**EXERCISE DESCRIPTION:** Copy out the lines of the data below exactly, starting at the line that contains "1 hour, 48 minutes (835, 48)" and continuing through the end of the data, with both ends included.

____ DATASET EXTRACT

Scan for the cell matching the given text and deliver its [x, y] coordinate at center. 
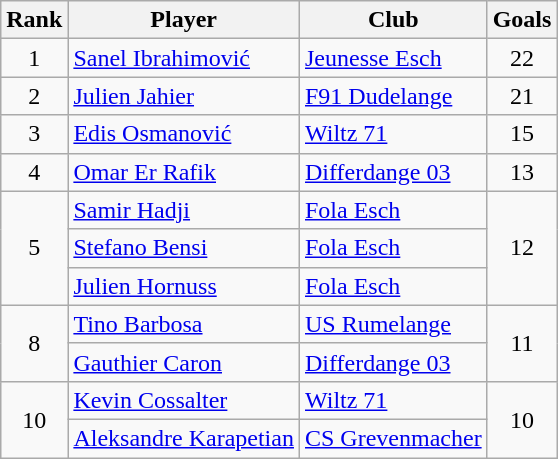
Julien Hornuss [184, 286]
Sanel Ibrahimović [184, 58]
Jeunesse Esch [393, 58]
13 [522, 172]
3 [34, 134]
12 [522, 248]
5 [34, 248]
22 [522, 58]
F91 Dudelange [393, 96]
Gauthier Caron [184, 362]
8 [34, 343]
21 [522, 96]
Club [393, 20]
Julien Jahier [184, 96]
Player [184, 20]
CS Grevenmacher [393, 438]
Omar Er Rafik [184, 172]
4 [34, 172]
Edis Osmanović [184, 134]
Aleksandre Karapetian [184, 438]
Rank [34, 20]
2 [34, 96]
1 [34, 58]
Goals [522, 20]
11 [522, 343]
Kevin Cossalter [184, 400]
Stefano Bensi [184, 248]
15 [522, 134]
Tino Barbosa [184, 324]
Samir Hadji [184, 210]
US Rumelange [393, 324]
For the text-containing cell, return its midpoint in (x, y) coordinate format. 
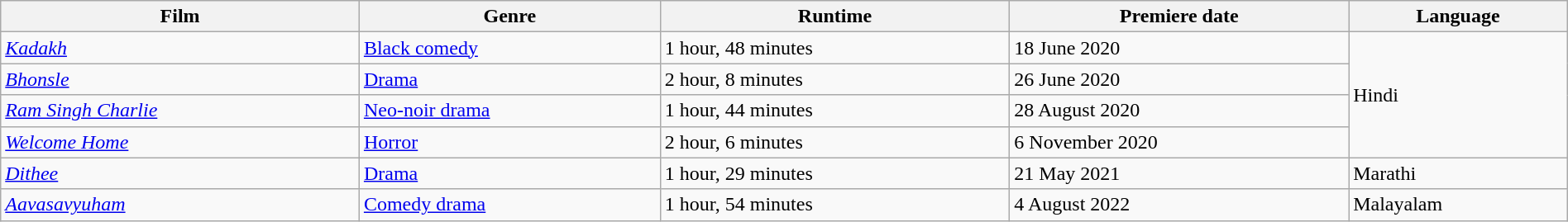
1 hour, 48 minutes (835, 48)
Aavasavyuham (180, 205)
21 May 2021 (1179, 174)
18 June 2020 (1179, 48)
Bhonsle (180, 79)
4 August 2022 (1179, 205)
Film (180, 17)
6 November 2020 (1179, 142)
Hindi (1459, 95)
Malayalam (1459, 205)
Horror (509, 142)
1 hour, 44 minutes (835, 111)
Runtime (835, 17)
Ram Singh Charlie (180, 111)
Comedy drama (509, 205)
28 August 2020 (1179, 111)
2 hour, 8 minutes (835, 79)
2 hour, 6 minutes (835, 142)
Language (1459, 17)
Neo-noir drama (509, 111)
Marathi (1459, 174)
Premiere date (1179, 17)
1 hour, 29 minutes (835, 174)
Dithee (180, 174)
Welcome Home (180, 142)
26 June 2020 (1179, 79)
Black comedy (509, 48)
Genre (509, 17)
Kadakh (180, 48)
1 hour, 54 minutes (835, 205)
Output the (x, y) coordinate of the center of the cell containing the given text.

________

**CORRECT ANSWER:**
1 hour, 48 minutes (835, 48)
Aavasavyuham (180, 205)
21 May 2021 (1179, 174)
18 June 2020 (1179, 48)
Bhonsle (180, 79)
4 August 2022 (1179, 205)
Film (180, 17)
6 November 2020 (1179, 142)
Hindi (1459, 95)
Malayalam (1459, 205)
Horror (509, 142)
1 hour, 44 minutes (835, 111)
Runtime (835, 17)
Ram Singh Charlie (180, 111)
Comedy drama (509, 205)
28 August 2020 (1179, 111)
2 hour, 8 minutes (835, 79)
2 hour, 6 minutes (835, 142)
Language (1459, 17)
Neo-noir drama (509, 111)
Marathi (1459, 174)
Premiere date (1179, 17)
1 hour, 29 minutes (835, 174)
Dithee (180, 174)
Welcome Home (180, 142)
26 June 2020 (1179, 79)
Black comedy (509, 48)
Genre (509, 17)
Kadakh (180, 48)
1 hour, 54 minutes (835, 205)
Output the (x, y) coordinate of the center of the cell containing the given text.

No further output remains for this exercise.